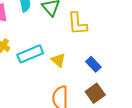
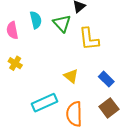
cyan rectangle: (30, 54) -> (44, 103), moved

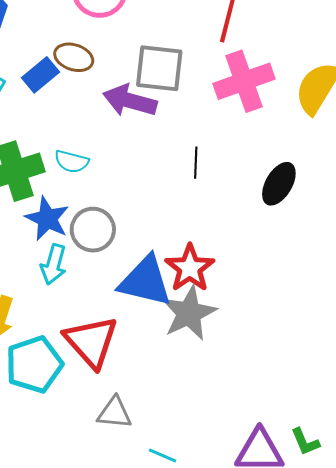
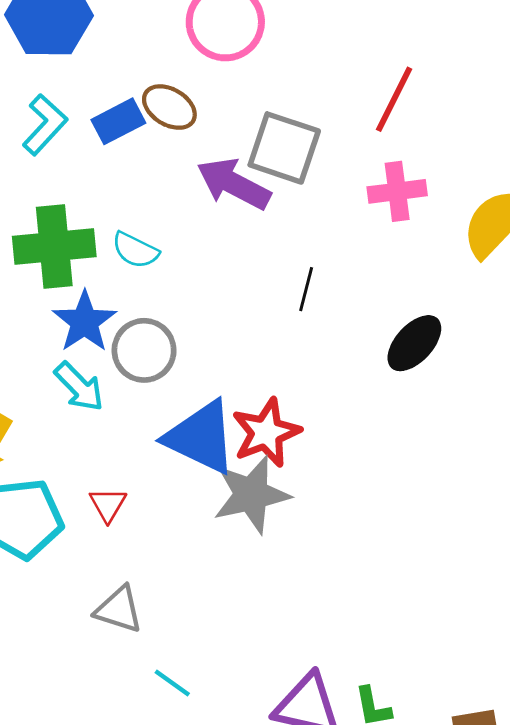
pink cross: (244, 81) -> (397, 191), size x0.7
cyan arrow: (53, 264) -> (79, 387), turned -72
red triangle: (91, 342) -> (108, 505), size x0.5

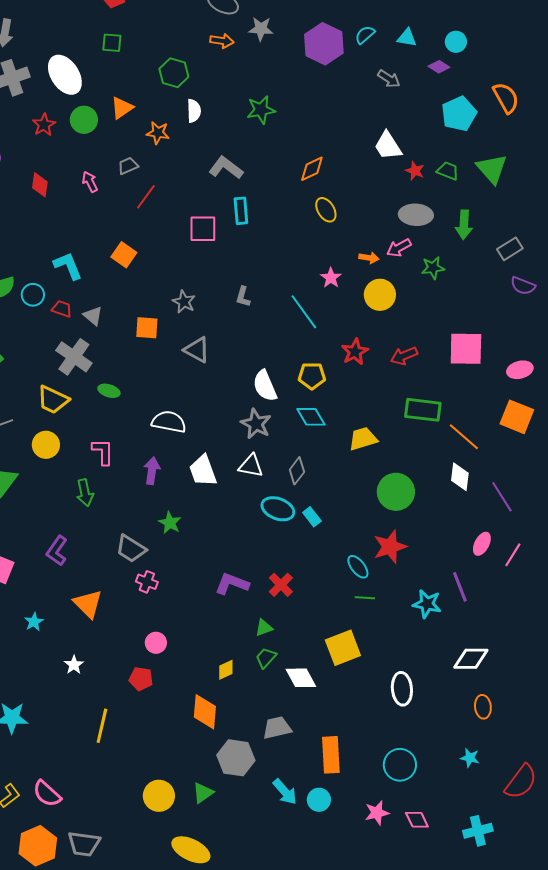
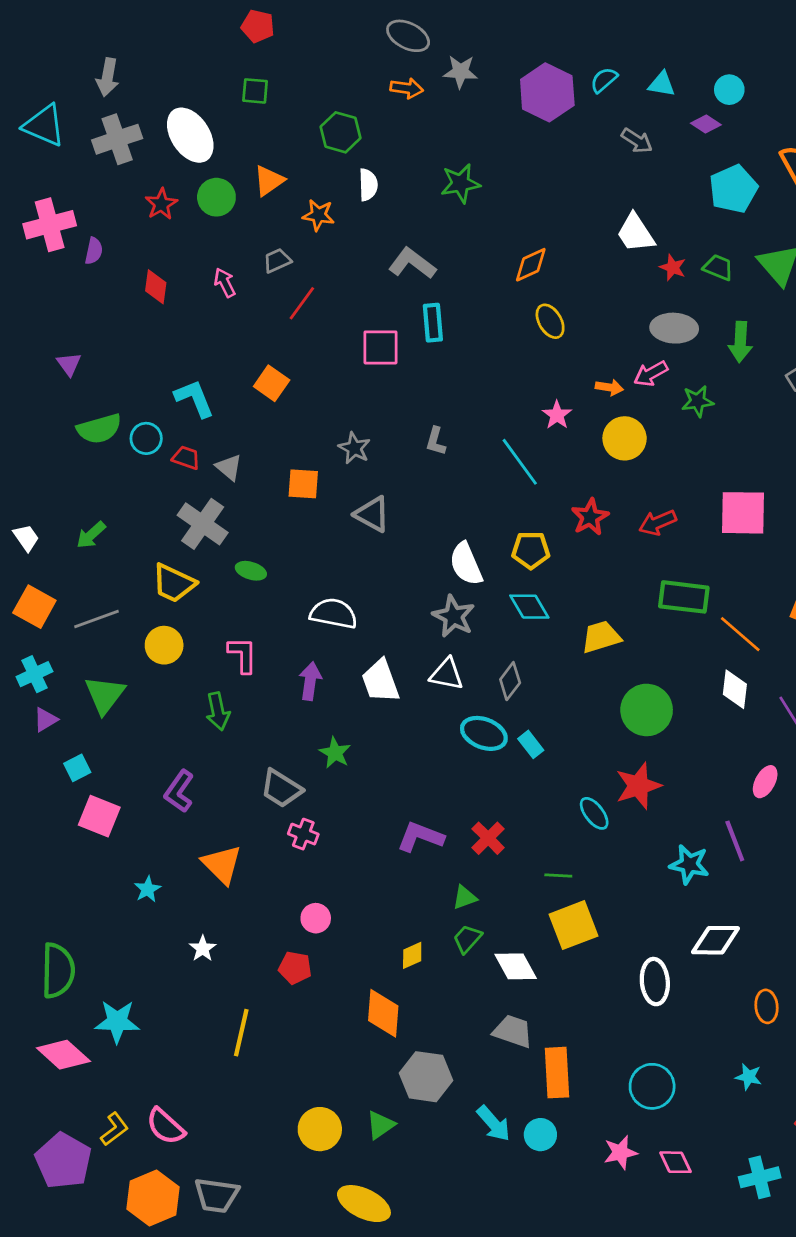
green line: (365, 598) -> (558, 875), moved
white diamond: (471, 659) -> (715, 940), moved
gray trapezoid: (277, 728) -> (513, 1031), moved, turned 32

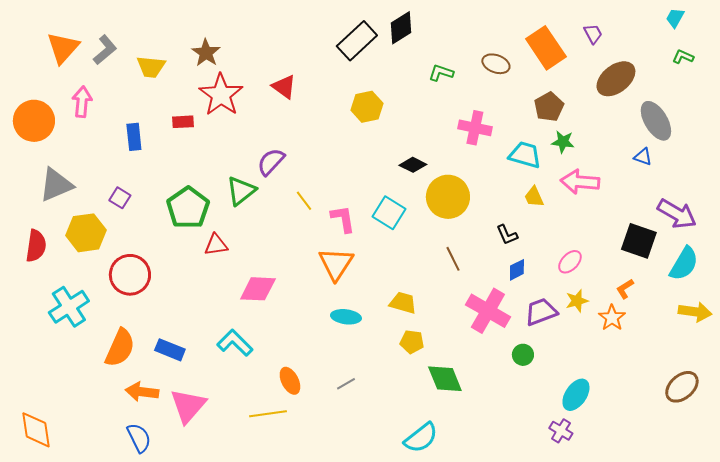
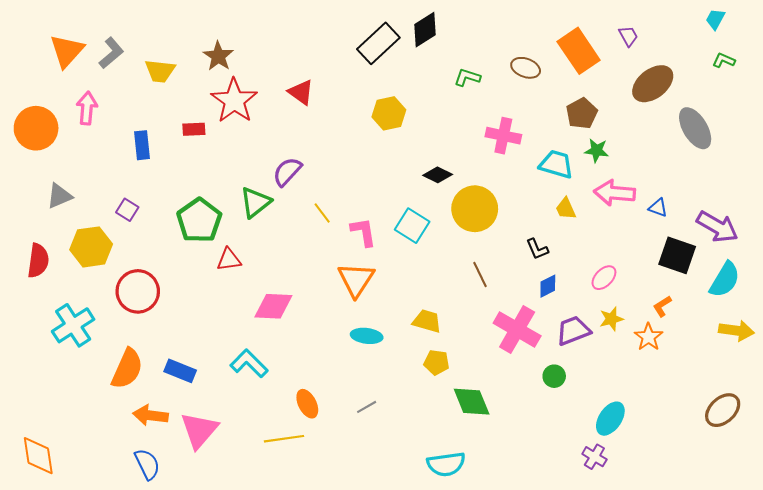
blue triangle: (643, 157) -> (658, 208), moved
gray triangle: (56, 185) -> (59, 196), size x0.7
cyan semicircle: (421, 438) -> (446, 464), turned 30

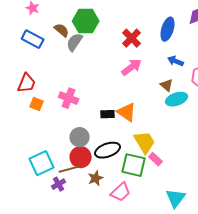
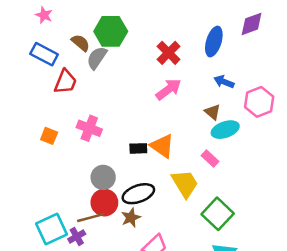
red trapezoid: (27, 83) -> (65, 82), moved
pink rectangle: (156, 159) -> (210, 158), moved
cyan square: (42, 163) -> (52, 229), moved
green square: (134, 165) -> (218, 214), moved, turned 30
brown star: (96, 178) -> (131, 218), moved

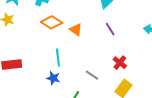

**Your task:** When you return the records, keep every word unchanged and drop the pictures.

**Task solution:**
cyan rectangle: (30, 54) -> (44, 103), moved

pink cross: (244, 81) -> (397, 191), size x0.7
cyan arrow: (53, 264) -> (79, 387), turned -72
red triangle: (91, 342) -> (108, 505), size x0.5

green line: (365, 598) -> (558, 875), moved
white diamond: (471, 659) -> (715, 940), moved
gray trapezoid: (277, 728) -> (513, 1031), moved, turned 32

blue triangle: (643, 157) -> (658, 208), moved
gray triangle: (56, 185) -> (59, 196), size x0.7
cyan semicircle: (421, 438) -> (446, 464), turned 30

red trapezoid: (27, 83) -> (65, 82), moved
pink rectangle: (156, 159) -> (210, 158), moved
cyan square: (42, 163) -> (52, 229), moved
green square: (134, 165) -> (218, 214), moved, turned 30
brown star: (96, 178) -> (131, 218), moved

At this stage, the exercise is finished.